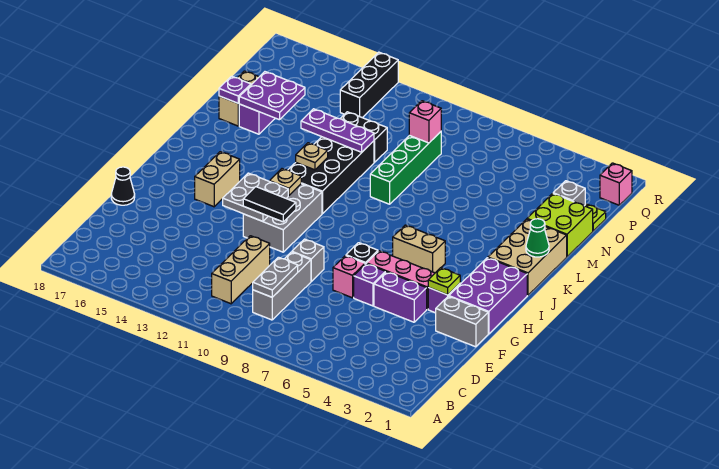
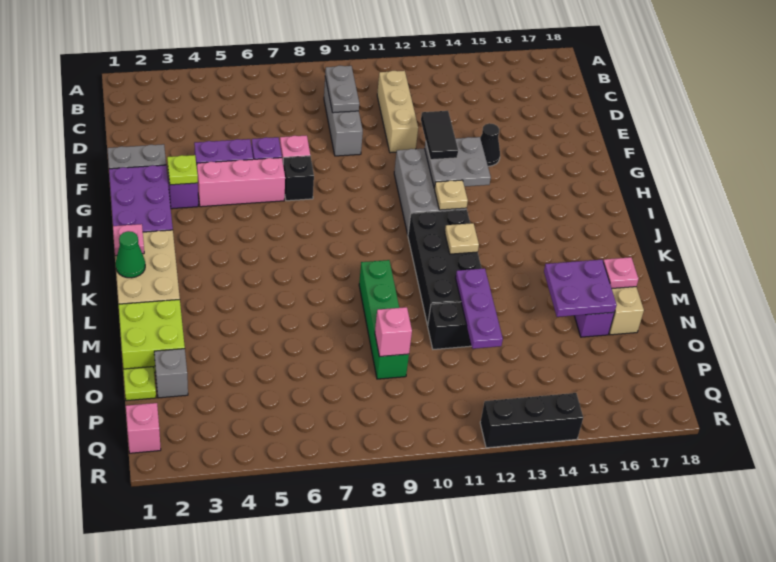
grey brick F9 level 1 -> none
black cone F18 level 1 -> black cone F14 level 1
black tile G11:G12 level 3 -> black tile F12:G12 level 3
tan brick H15:I15 level 1 -> none
tan brick I5:I6 level 1 -> none
none -> pink plate J1 level 2
purple plate M11:M13 level 2 -> purple plate M12:O12 level 2
purple plate M17 level 2 -> pink plate M17 level 2
black brick P13:R13 level 1 -> black brick R12:R14 level 1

• [Directions]: Return all lines of the data in which the string "none" appears.

• [Problem solution]:
grey brick F9 level 1 -> none
tan brick H15:I15 level 1 -> none
tan brick I5:I6 level 1 -> none
none -> pink plate J1 level 2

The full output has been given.